▸ Prompt
Give exactly the lines from the one that contains "none -> white round brick C2:D3 level 1" through the end of the entries below, both included; the pictures stay out.

▸ Object change listings

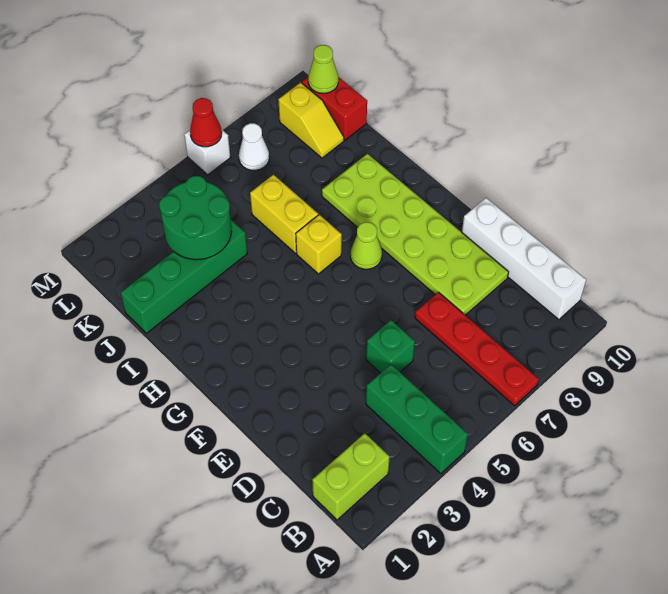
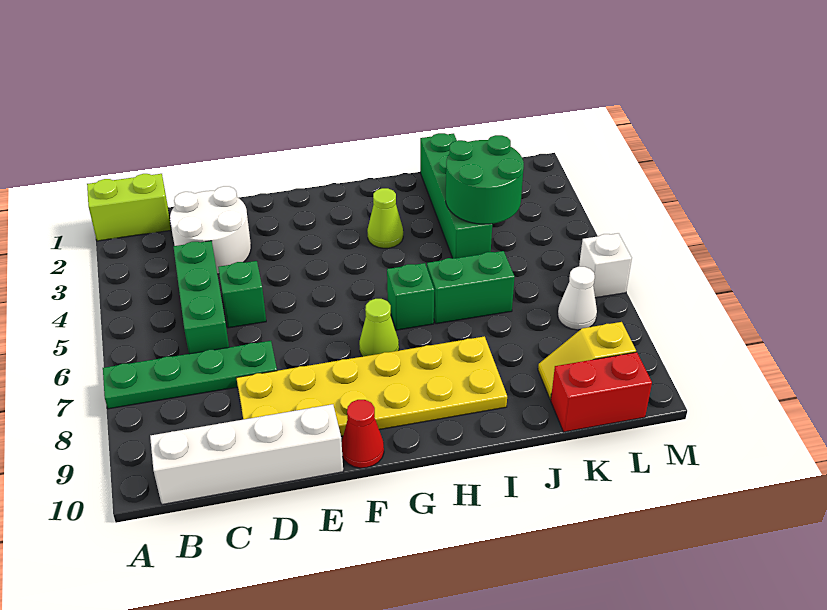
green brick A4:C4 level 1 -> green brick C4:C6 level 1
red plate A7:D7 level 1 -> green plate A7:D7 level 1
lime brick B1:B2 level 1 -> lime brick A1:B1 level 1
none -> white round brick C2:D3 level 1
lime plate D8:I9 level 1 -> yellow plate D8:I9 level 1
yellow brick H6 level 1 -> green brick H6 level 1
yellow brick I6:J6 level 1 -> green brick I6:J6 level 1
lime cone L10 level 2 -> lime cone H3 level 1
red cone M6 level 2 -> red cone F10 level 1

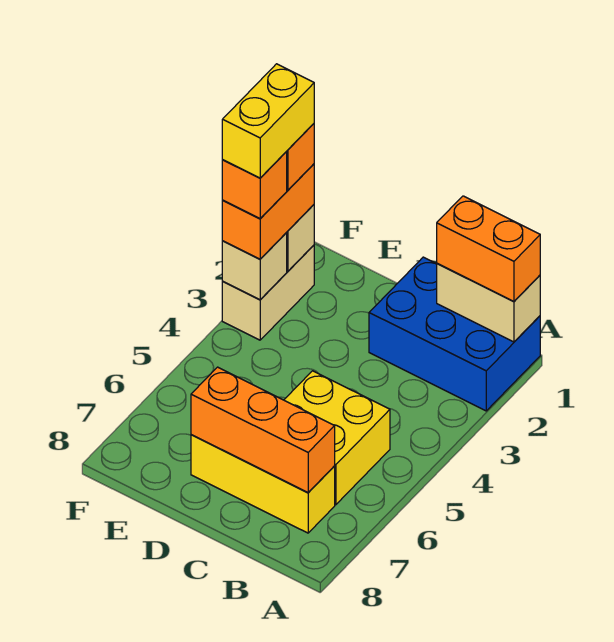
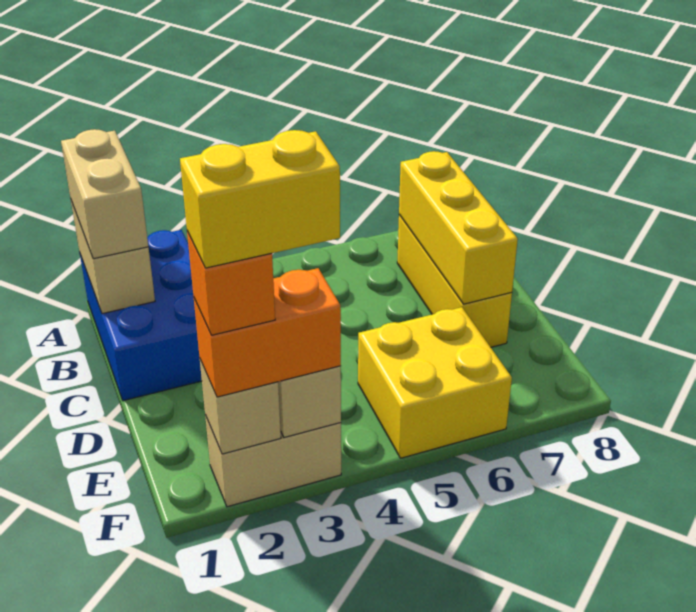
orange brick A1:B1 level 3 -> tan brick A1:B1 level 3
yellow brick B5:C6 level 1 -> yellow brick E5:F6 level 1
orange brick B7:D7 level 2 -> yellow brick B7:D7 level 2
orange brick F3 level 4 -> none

▸ Written response
none -> white round brick C2:D3 level 1
lime plate D8:I9 level 1 -> yellow plate D8:I9 level 1
yellow brick H6 level 1 -> green brick H6 level 1
yellow brick I6:J6 level 1 -> green brick I6:J6 level 1
lime cone L10 level 2 -> lime cone H3 level 1
red cone M6 level 2 -> red cone F10 level 1

orange brick A1:B1 level 3 -> tan brick A1:B1 level 3
yellow brick B5:C6 level 1 -> yellow brick E5:F6 level 1
orange brick B7:D7 level 2 -> yellow brick B7:D7 level 2
orange brick F3 level 4 -> none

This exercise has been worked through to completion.